▶ **Given entries**
▬▬▬▬▬▬

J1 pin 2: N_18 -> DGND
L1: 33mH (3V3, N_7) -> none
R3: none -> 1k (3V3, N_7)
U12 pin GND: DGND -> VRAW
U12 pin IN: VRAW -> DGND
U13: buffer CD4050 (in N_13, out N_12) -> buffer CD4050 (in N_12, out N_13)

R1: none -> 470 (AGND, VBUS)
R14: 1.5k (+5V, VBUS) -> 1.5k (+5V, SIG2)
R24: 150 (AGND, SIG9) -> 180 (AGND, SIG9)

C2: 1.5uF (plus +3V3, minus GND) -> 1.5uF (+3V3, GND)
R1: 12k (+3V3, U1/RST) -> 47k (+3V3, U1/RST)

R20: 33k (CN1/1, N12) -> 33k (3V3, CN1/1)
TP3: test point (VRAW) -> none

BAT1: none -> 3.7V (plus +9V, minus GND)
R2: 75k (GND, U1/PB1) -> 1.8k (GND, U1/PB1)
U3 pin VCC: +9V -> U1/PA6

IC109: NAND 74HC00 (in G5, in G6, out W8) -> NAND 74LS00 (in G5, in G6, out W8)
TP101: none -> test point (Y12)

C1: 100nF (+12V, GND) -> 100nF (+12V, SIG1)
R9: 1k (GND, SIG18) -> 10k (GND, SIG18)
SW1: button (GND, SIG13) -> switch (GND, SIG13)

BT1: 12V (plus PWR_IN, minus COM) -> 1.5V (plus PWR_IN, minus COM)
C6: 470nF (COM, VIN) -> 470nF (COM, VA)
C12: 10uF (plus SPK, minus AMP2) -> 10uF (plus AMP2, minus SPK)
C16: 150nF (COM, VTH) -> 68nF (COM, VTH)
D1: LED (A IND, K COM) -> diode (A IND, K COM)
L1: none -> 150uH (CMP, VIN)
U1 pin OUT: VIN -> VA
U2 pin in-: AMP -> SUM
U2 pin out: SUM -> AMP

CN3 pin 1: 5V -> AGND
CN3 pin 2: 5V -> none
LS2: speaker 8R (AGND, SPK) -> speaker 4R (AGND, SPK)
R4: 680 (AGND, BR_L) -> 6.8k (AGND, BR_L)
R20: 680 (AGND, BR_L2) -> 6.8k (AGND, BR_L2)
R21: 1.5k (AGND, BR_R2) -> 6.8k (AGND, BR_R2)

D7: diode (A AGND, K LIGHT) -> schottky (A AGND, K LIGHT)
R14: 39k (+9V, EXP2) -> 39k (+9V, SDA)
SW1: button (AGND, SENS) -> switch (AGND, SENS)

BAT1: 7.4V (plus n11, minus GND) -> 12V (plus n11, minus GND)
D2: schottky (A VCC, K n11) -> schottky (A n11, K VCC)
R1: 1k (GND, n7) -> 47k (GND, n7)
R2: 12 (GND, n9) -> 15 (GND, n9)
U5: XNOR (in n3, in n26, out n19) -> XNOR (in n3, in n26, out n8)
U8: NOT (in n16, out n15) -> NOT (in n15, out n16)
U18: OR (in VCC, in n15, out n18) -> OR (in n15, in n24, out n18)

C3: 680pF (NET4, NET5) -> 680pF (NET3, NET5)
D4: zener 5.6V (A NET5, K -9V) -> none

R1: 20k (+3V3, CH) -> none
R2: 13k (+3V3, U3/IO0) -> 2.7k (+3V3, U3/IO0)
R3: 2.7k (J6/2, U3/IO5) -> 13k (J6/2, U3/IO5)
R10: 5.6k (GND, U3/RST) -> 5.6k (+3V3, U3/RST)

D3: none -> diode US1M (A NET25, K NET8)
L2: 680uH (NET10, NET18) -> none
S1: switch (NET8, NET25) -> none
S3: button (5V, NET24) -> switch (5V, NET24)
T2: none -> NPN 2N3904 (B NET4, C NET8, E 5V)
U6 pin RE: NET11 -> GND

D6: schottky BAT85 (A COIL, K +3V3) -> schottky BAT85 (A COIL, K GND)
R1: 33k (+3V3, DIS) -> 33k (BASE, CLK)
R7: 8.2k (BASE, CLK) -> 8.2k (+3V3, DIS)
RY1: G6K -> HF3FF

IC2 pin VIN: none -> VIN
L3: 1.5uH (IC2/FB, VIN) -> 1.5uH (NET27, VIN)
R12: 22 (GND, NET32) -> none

▬▬▬▬▬▬

▶ **Problem details**
Could you transcribe the entries above word for word, from the line with "U12 pin IN: VRAW -> DGND" down to the line with "R3: 2.7k (J6/2, U3/IO5) -> 13k (J6/2, U3/IO5)", keeping both?

▶ **Written answer**
U12 pin IN: VRAW -> DGND
U13: buffer CD4050 (in N_13, out N_12) -> buffer CD4050 (in N_12, out N_13)

R1: none -> 470 (AGND, VBUS)
R14: 1.5k (+5V, VBUS) -> 1.5k (+5V, SIG2)
R24: 150 (AGND, SIG9) -> 180 (AGND, SIG9)

C2: 1.5uF (plus +3V3, minus GND) -> 1.5uF (+3V3, GND)
R1: 12k (+3V3, U1/RST) -> 47k (+3V3, U1/RST)

R20: 33k (CN1/1, N12) -> 33k (3V3, CN1/1)
TP3: test point (VRAW) -> none

BAT1: none -> 3.7V (plus +9V, minus GND)
R2: 75k (GND, U1/PB1) -> 1.8k (GND, U1/PB1)
U3 pin VCC: +9V -> U1/PA6

IC109: NAND 74HC00 (in G5, in G6, out W8) -> NAND 74LS00 (in G5, in G6, out W8)
TP101: none -> test point (Y12)

C1: 100nF (+12V, GND) -> 100nF (+12V, SIG1)
R9: 1k (GND, SIG18) -> 10k (GND, SIG18)
SW1: button (GND, SIG13) -> switch (GND, SIG13)

BT1: 12V (plus PWR_IN, minus COM) -> 1.5V (plus PWR_IN, minus COM)
C6: 470nF (COM, VIN) -> 470nF (COM, VA)
C12: 10uF (plus SPK, minus AMP2) -> 10uF (plus AMP2, minus SPK)
C16: 150nF (COM, VTH) -> 68nF (COM, VTH)
D1: LED (A IND, K COM) -> diode (A IND, K COM)
L1: none -> 150uH (CMP, VIN)
U1 pin OUT: VIN -> VA
U2 pin in-: AMP -> SUM
U2 pin out: SUM -> AMP

CN3 pin 1: 5V -> AGND
CN3 pin 2: 5V -> none
LS2: speaker 8R (AGND, SPK) -> speaker 4R (AGND, SPK)
R4: 680 (AGND, BR_L) -> 6.8k (AGND, BR_L)
R20: 680 (AGND, BR_L2) -> 6.8k (AGND, BR_L2)
R21: 1.5k (AGND, BR_R2) -> 6.8k (AGND, BR_R2)

D7: diode (A AGND, K LIGHT) -> schottky (A AGND, K LIGHT)
R14: 39k (+9V, EXP2) -> 39k (+9V, SDA)
SW1: button (AGND, SENS) -> switch (AGND, SENS)

BAT1: 7.4V (plus n11, minus GND) -> 12V (plus n11, minus GND)
D2: schottky (A VCC, K n11) -> schottky (A n11, K VCC)
R1: 1k (GND, n7) -> 47k (GND, n7)
R2: 12 (GND, n9) -> 15 (GND, n9)
U5: XNOR (in n3, in n26, out n19) -> XNOR (in n3, in n26, out n8)
U8: NOT (in n16, out n15) -> NOT (in n15, out n16)
U18: OR (in VCC, in n15, out n18) -> OR (in n15, in n24, out n18)

C3: 680pF (NET4, NET5) -> 680pF (NET3, NET5)
D4: zener 5.6V (A NET5, K -9V) -> none

R1: 20k (+3V3, CH) -> none
R2: 13k (+3V3, U3/IO0) -> 2.7k (+3V3, U3/IO0)
R3: 2.7k (J6/2, U3/IO5) -> 13k (J6/2, U3/IO5)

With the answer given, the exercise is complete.